**DATA LISTING**
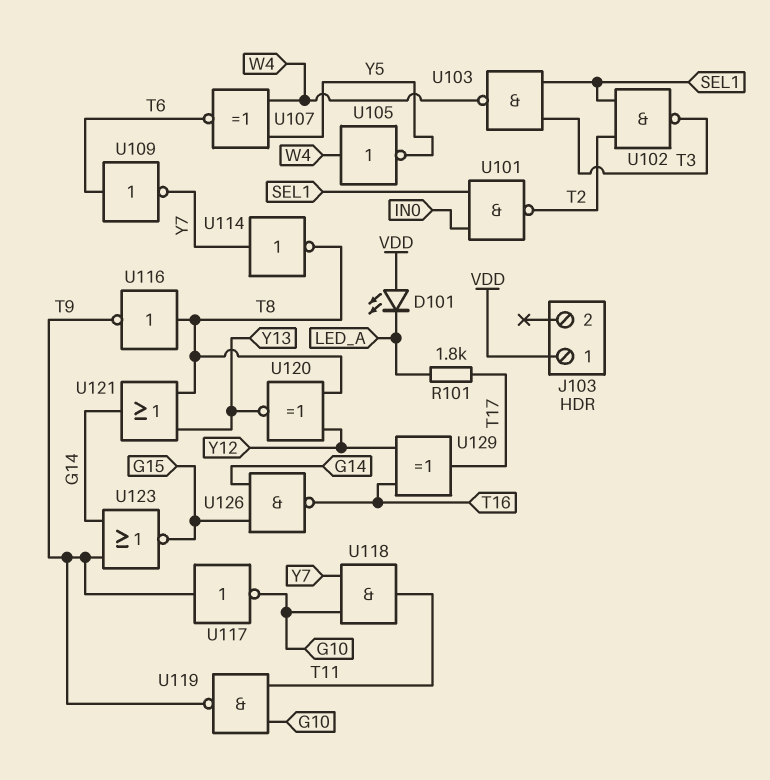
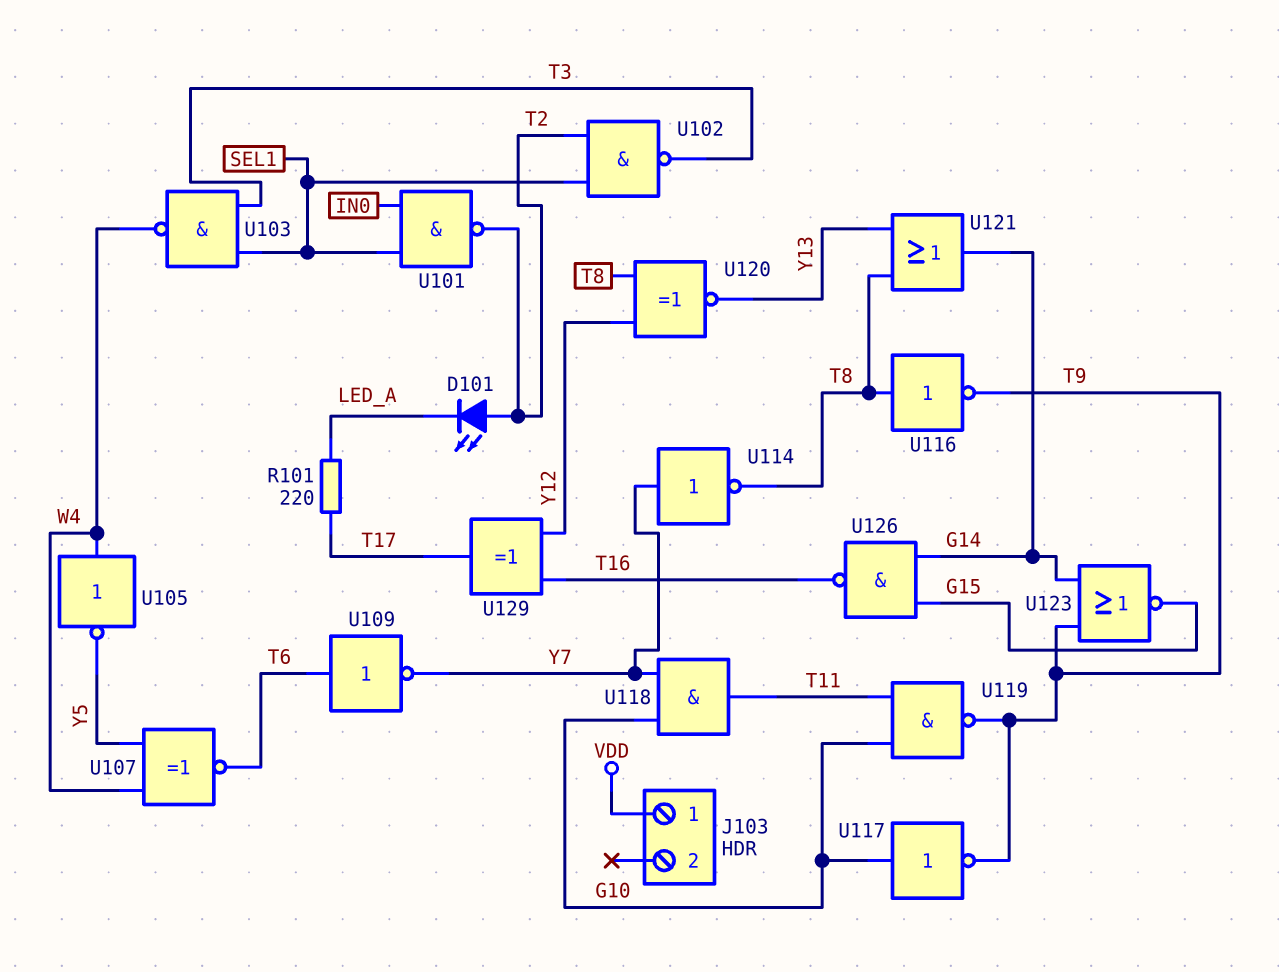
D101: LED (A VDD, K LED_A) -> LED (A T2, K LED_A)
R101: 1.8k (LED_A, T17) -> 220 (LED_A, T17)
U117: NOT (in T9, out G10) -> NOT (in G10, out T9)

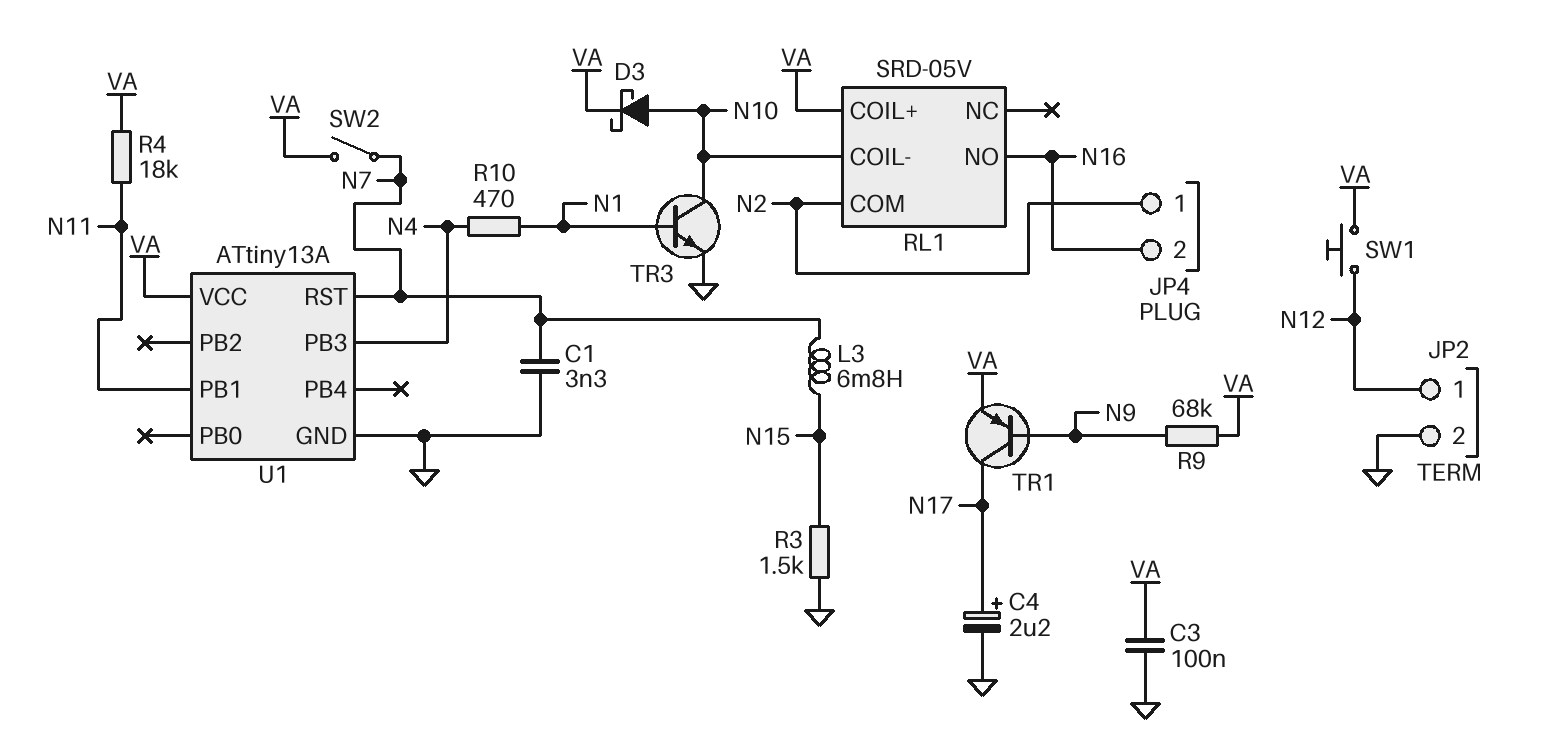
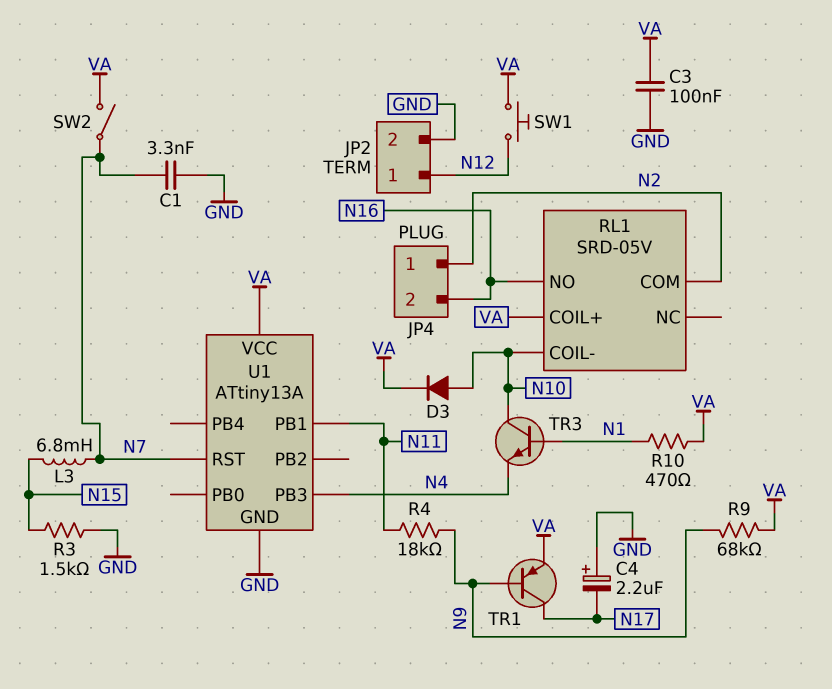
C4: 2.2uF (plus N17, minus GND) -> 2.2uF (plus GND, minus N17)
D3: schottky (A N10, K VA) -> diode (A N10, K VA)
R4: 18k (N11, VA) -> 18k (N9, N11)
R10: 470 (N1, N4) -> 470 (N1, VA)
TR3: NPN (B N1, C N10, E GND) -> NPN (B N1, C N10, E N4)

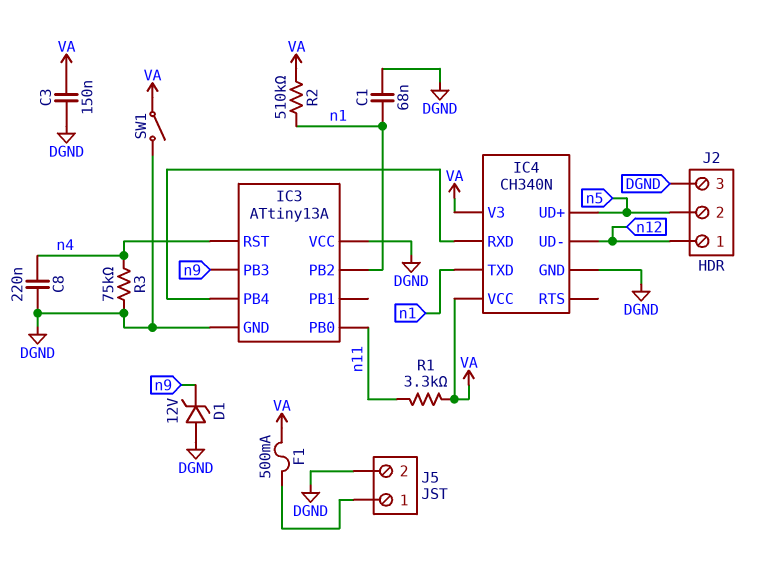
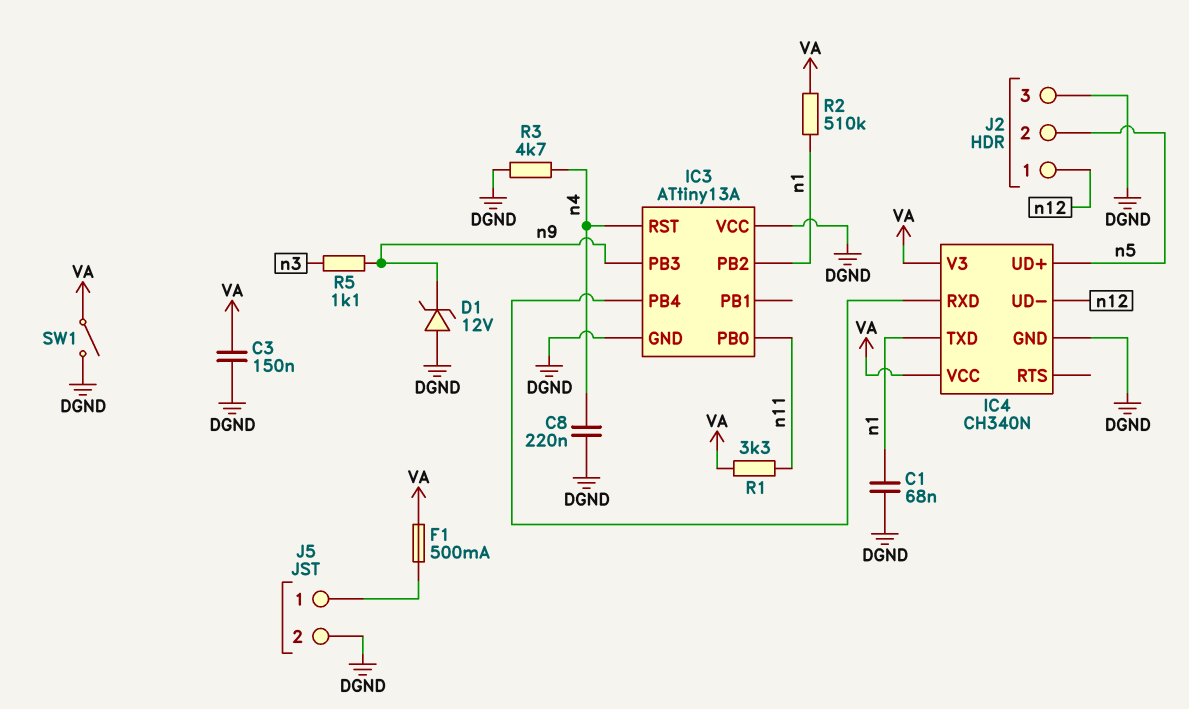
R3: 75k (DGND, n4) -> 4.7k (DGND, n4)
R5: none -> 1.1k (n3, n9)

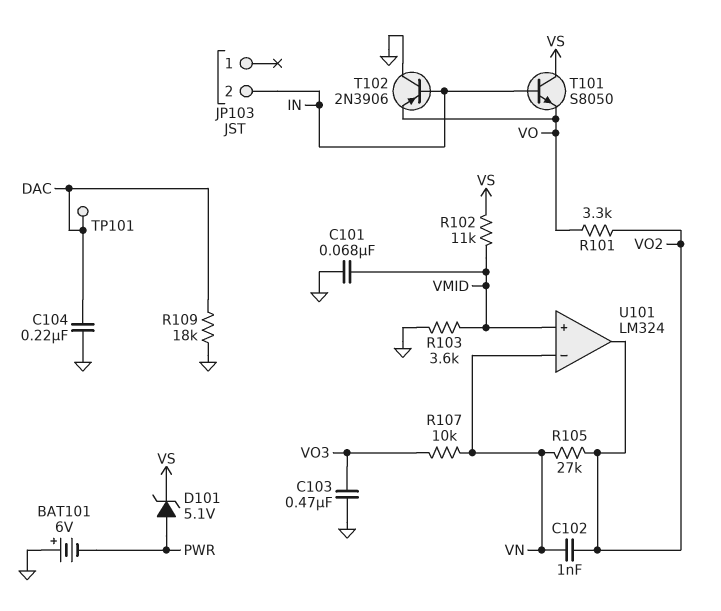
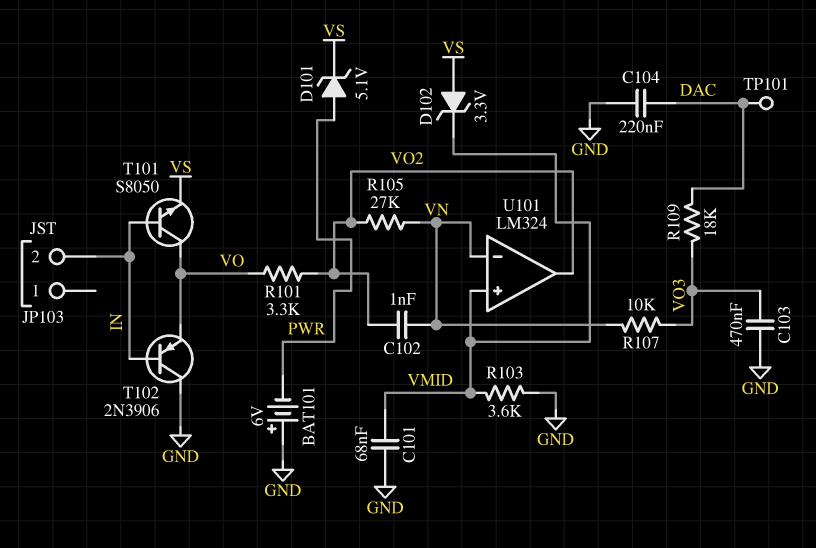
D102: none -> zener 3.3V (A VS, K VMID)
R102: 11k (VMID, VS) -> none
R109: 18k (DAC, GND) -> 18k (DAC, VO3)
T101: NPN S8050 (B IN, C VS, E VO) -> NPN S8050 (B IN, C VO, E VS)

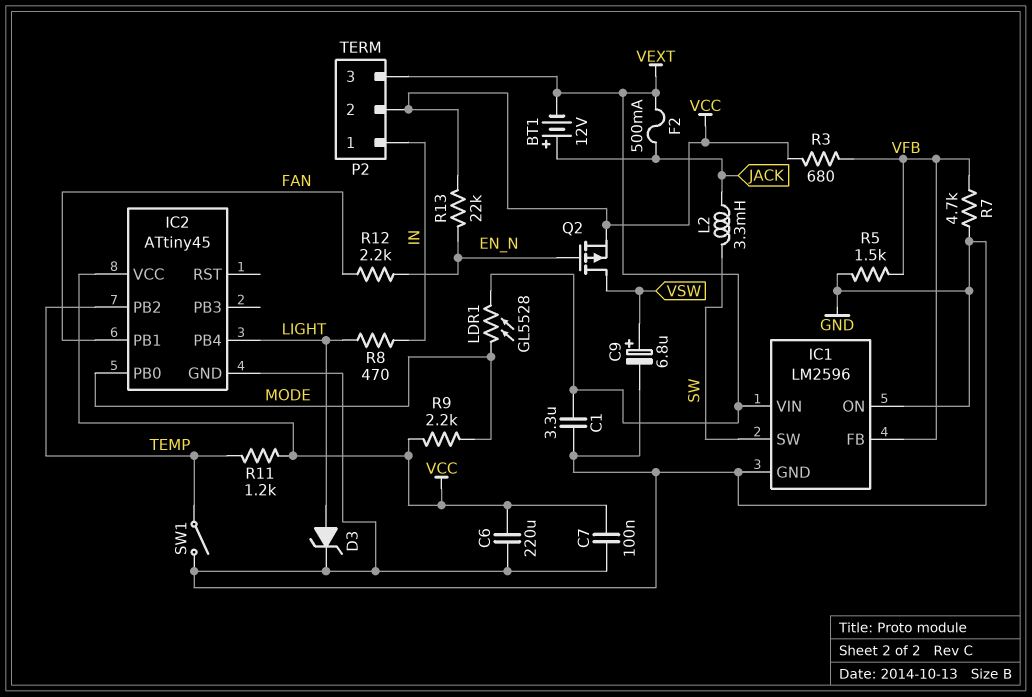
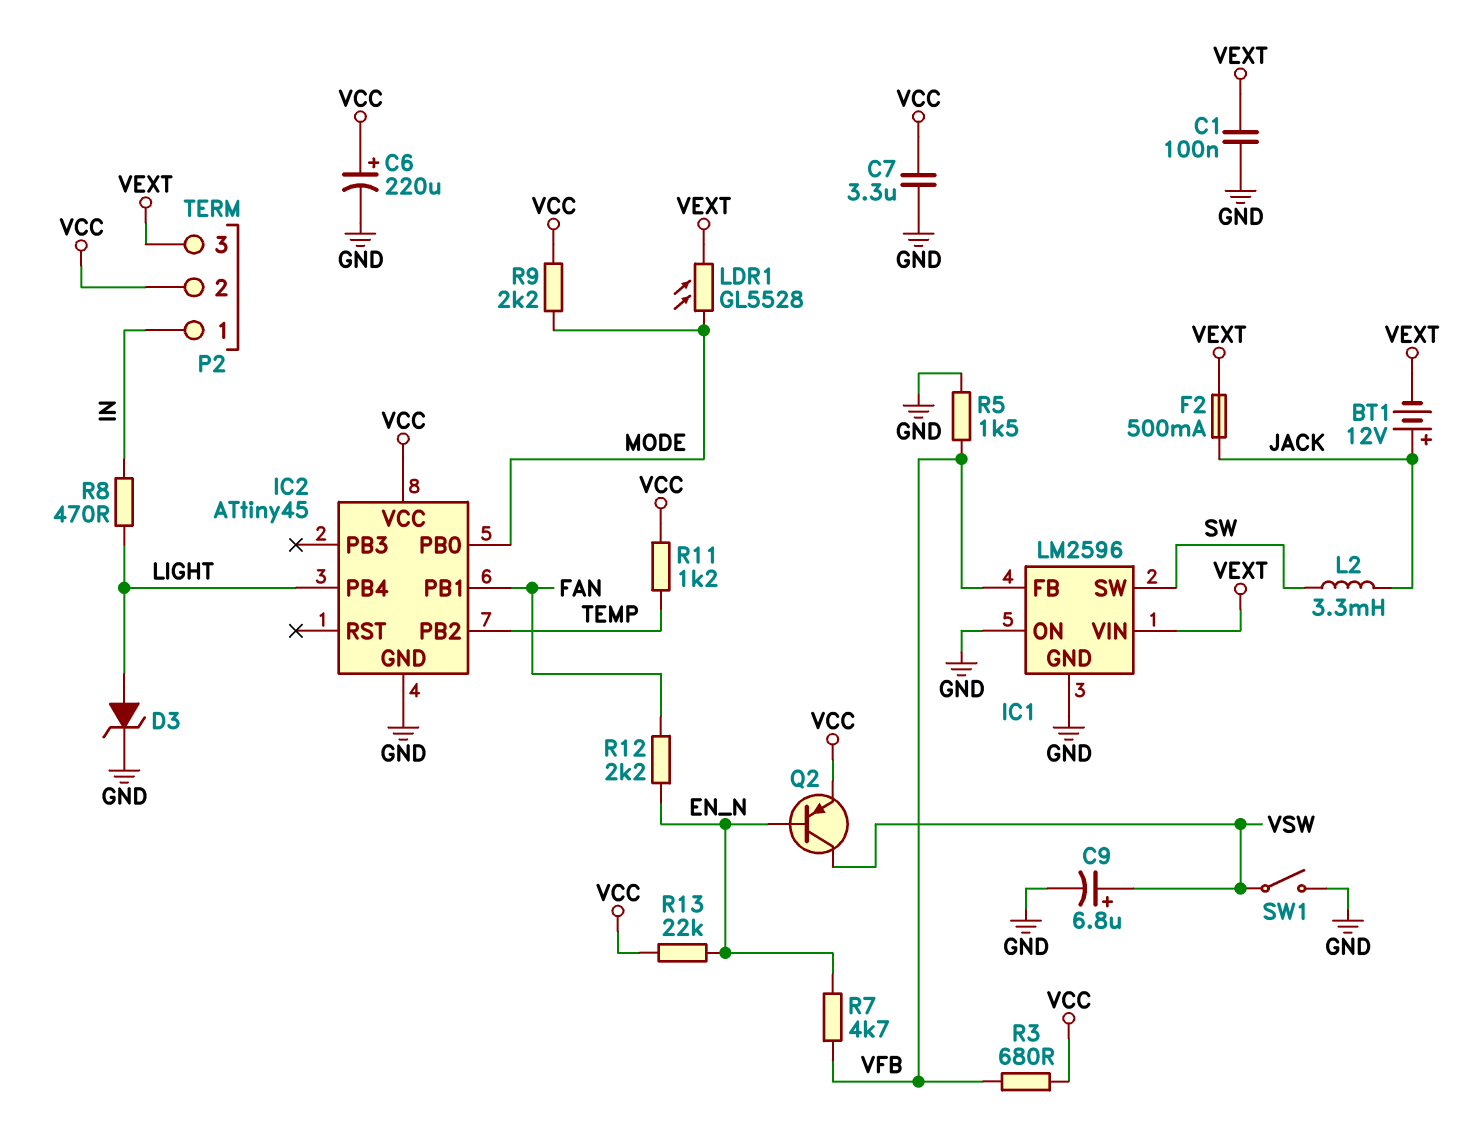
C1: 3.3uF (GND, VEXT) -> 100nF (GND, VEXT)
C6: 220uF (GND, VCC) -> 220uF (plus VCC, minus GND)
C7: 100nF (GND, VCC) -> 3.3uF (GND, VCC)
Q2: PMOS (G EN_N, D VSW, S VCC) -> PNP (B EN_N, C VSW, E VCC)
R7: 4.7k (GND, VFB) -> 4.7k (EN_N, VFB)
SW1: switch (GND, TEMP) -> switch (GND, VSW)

**EXERCISE DETAILS**
Set down all the data again exactly as above, pictures excluded.

**ANSWER TO THIS PROBLEM**
D101: LED (A VDD, K LED_A) -> LED (A T2, K LED_A)
R101: 1.8k (LED_A, T17) -> 220 (LED_A, T17)
U117: NOT (in T9, out G10) -> NOT (in G10, out T9)

C4: 2.2uF (plus N17, minus GND) -> 2.2uF (plus GND, minus N17)
D3: schottky (A N10, K VA) -> diode (A N10, K VA)
R4: 18k (N11, VA) -> 18k (N9, N11)
R10: 470 (N1, N4) -> 470 (N1, VA)
TR3: NPN (B N1, C N10, E GND) -> NPN (B N1, C N10, E N4)

R3: 75k (DGND, n4) -> 4.7k (DGND, n4)
R5: none -> 1.1k (n3, n9)

D102: none -> zener 3.3V (A VS, K VMID)
R102: 11k (VMID, VS) -> none
R109: 18k (DAC, GND) -> 18k (DAC, VO3)
T101: NPN S8050 (B IN, C VS, E VO) -> NPN S8050 (B IN, C VO, E VS)

C1: 3.3uF (GND, VEXT) -> 100nF (GND, VEXT)
C6: 220uF (GND, VCC) -> 220uF (plus VCC, minus GND)
C7: 100nF (GND, VCC) -> 3.3uF (GND, VCC)
Q2: PMOS (G EN_N, D VSW, S VCC) -> PNP (B EN_N, C VSW, E VCC)
R7: 4.7k (GND, VFB) -> 4.7k (EN_N, VFB)
SW1: switch (GND, TEMP) -> switch (GND, VSW)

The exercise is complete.